Aim of the task:
Report every line in the records below that holds the word "VLOAD".

+++

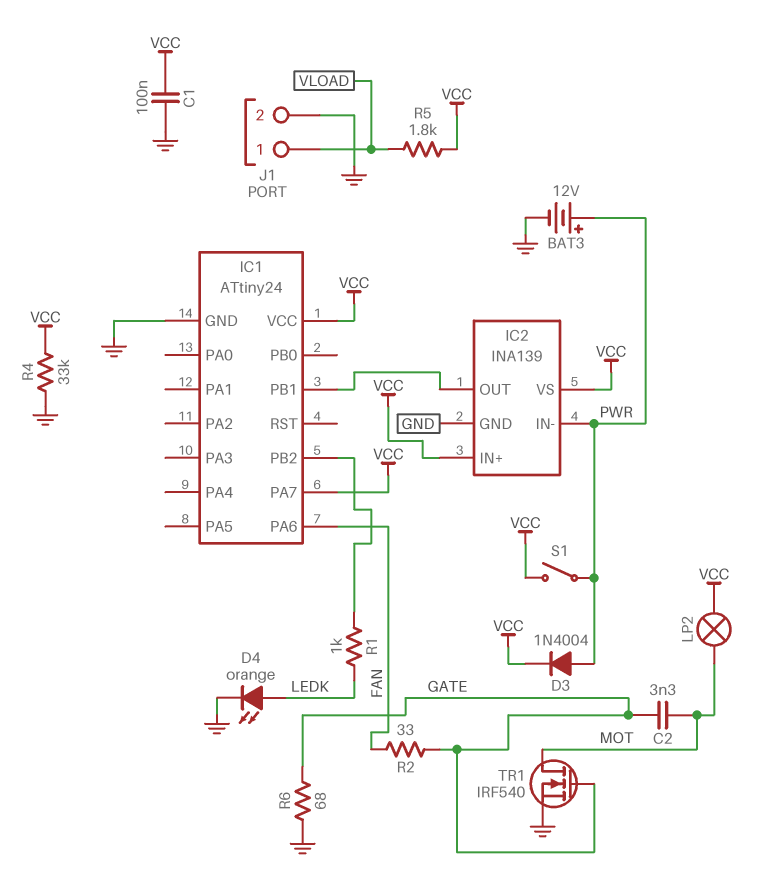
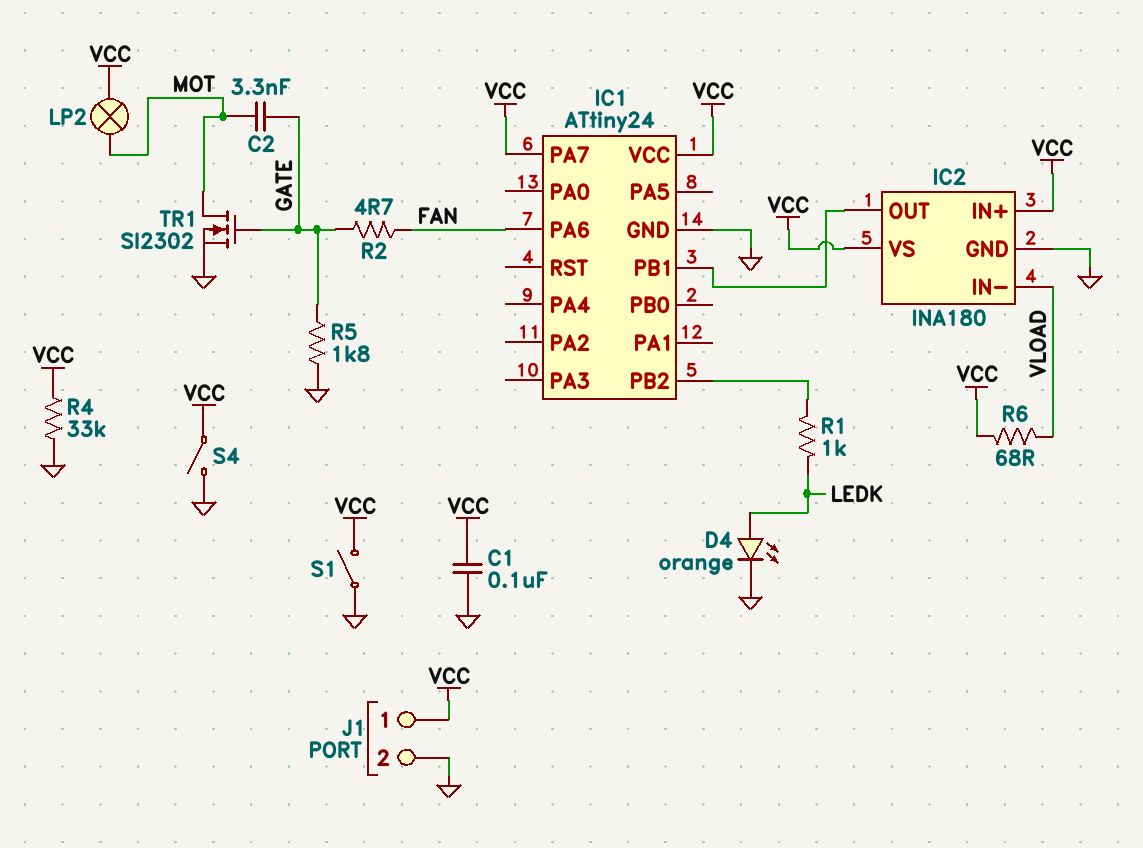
BAT3: 12V (plus PWR, minus GND) -> none
D3: diode 1N4004 (A PWR, K VCC) -> none
IC2: INA139 -> INA180
IC2 pin IN-: PWR -> VLOAD
J1 pin 1: VLOAD -> VCC
R2: 33 (FAN, GATE) -> 4.7 (FAN, GATE)
R5: 1.8k (VCC, VLOAD) -> 1.8k (GATE, GND)
R6: 68 (GATE, GND) -> 68 (VCC, VLOAD)
S1: switch (PWR, VCC) -> switch (GND, VCC)
S4: none -> switch (GND, VCC)
TR1: NMOS IRF540 (G GATE, D MOT, S GND) -> NMOS SI2302 (G GATE, D MOT, S GND)

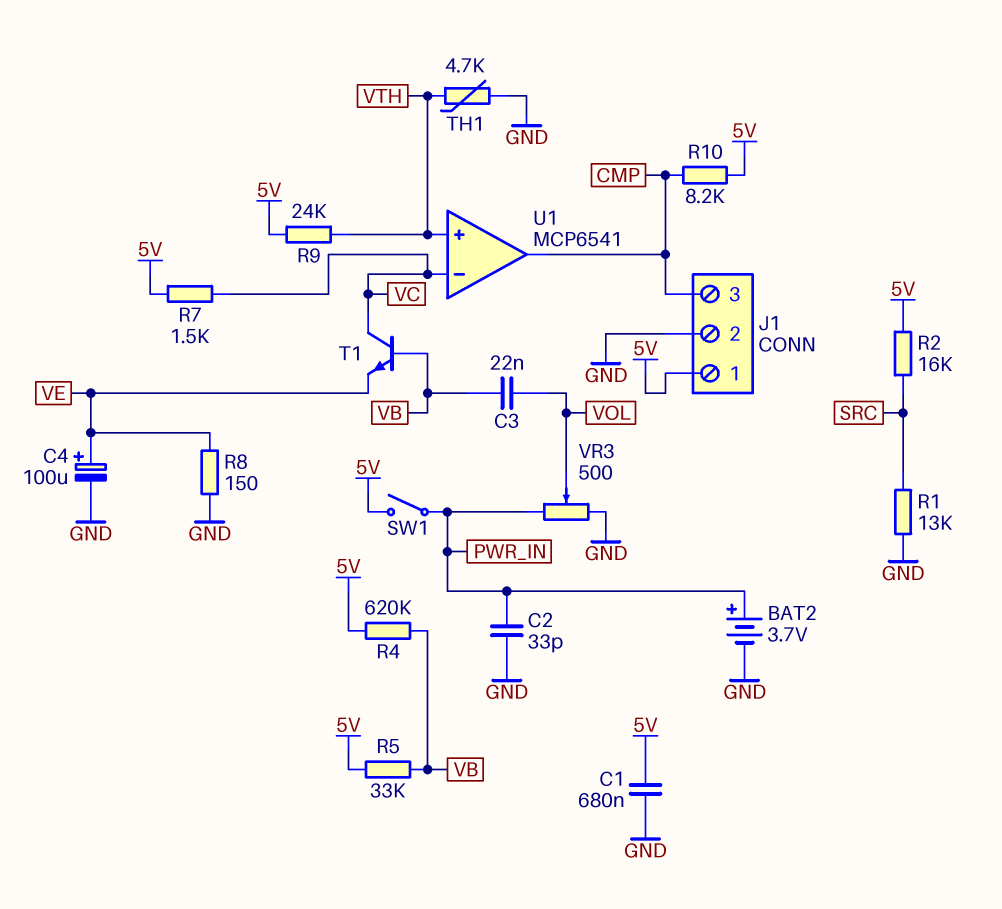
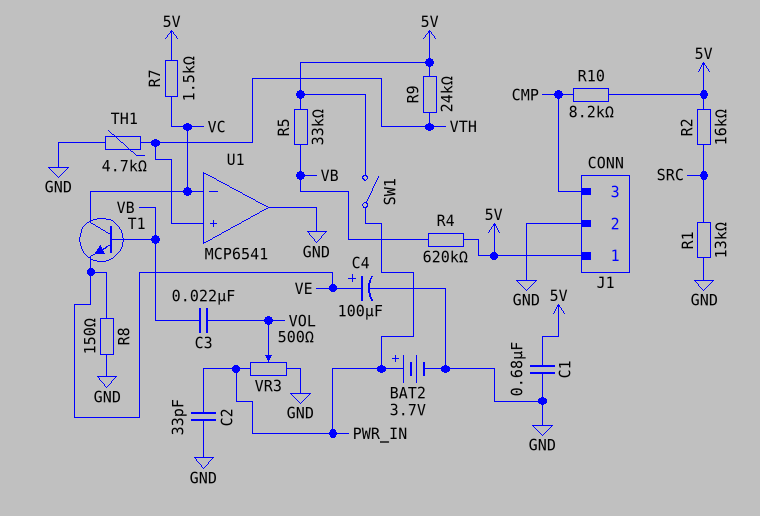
U1 pin out: CMP -> GND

+++

Exercise result:
IC2 pin IN-: PWR -> VLOAD
J1 pin 1: VLOAD -> VCC
R5: 1.8k (VCC, VLOAD) -> 1.8k (GATE, GND)
R6: 68 (GATE, GND) -> 68 (VCC, VLOAD)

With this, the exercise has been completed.